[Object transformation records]
== Segment start ==

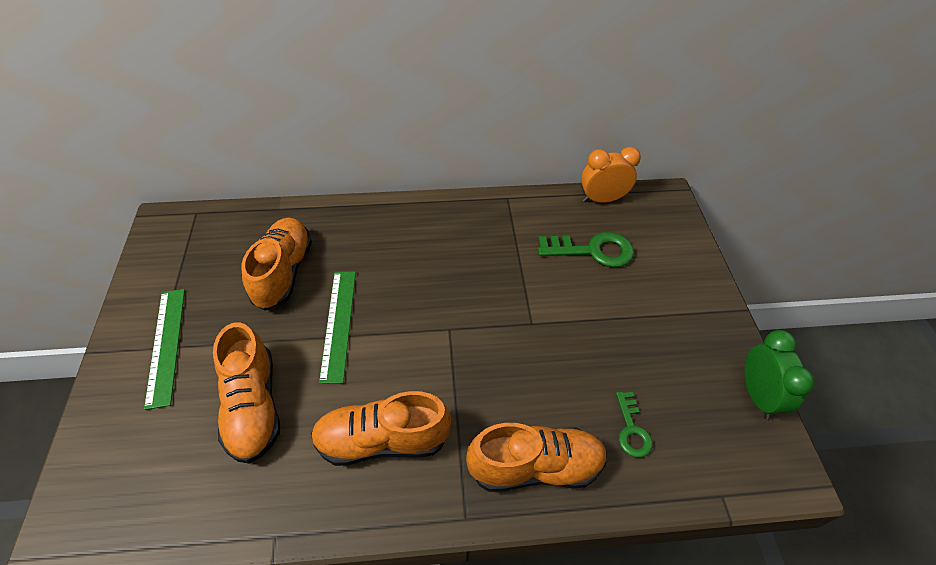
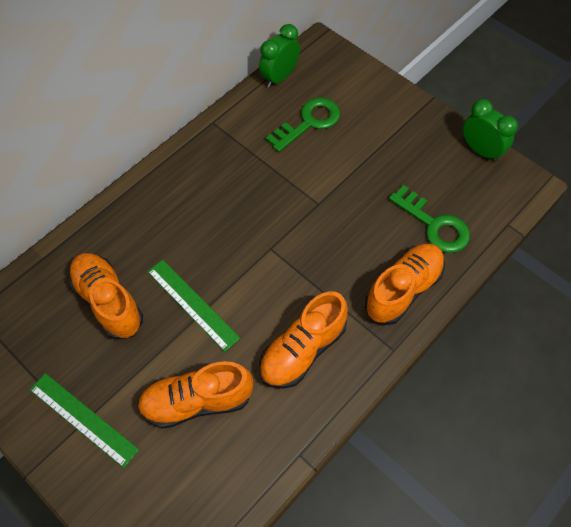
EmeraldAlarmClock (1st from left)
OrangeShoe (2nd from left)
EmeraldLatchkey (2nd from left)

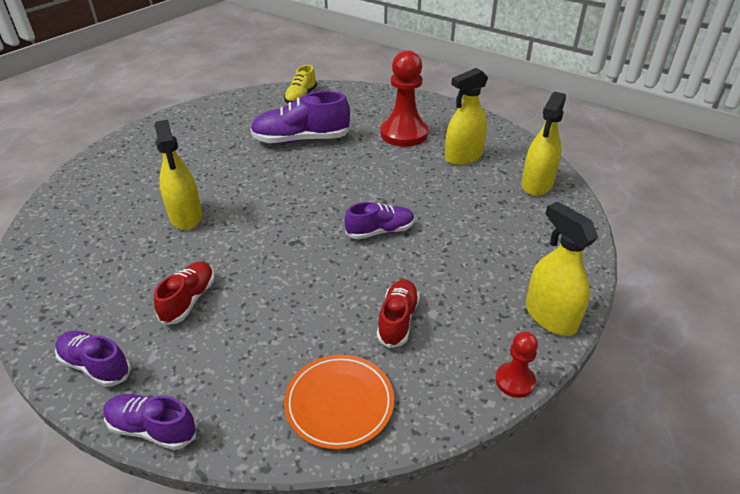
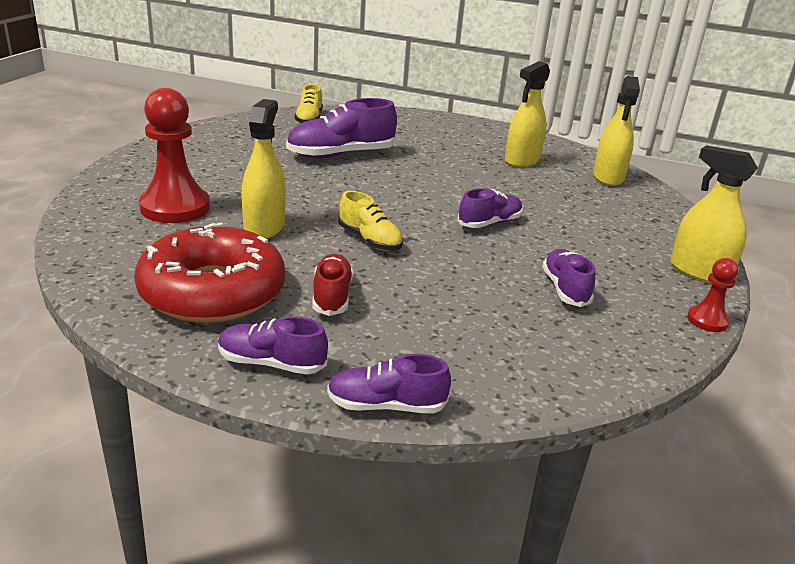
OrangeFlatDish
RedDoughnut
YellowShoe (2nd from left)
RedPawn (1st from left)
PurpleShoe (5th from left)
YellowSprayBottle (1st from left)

== Segment end ==

▶ TASK BRIEF:
Write out each entry exactly as given, but skip the pictures.

▶ ANSWER FOR THIS EXERCISE:
EmeraldAlarmClock (1st from left)
OrangeShoe (2nd from left)
EmeraldLatchkey (2nd from left)

OrangeFlatDish
RedDoughnut
YellowShoe (2nd from left)
RedPawn (1st from left)
PurpleShoe (5th from left)
YellowSprayBottle (1st from left)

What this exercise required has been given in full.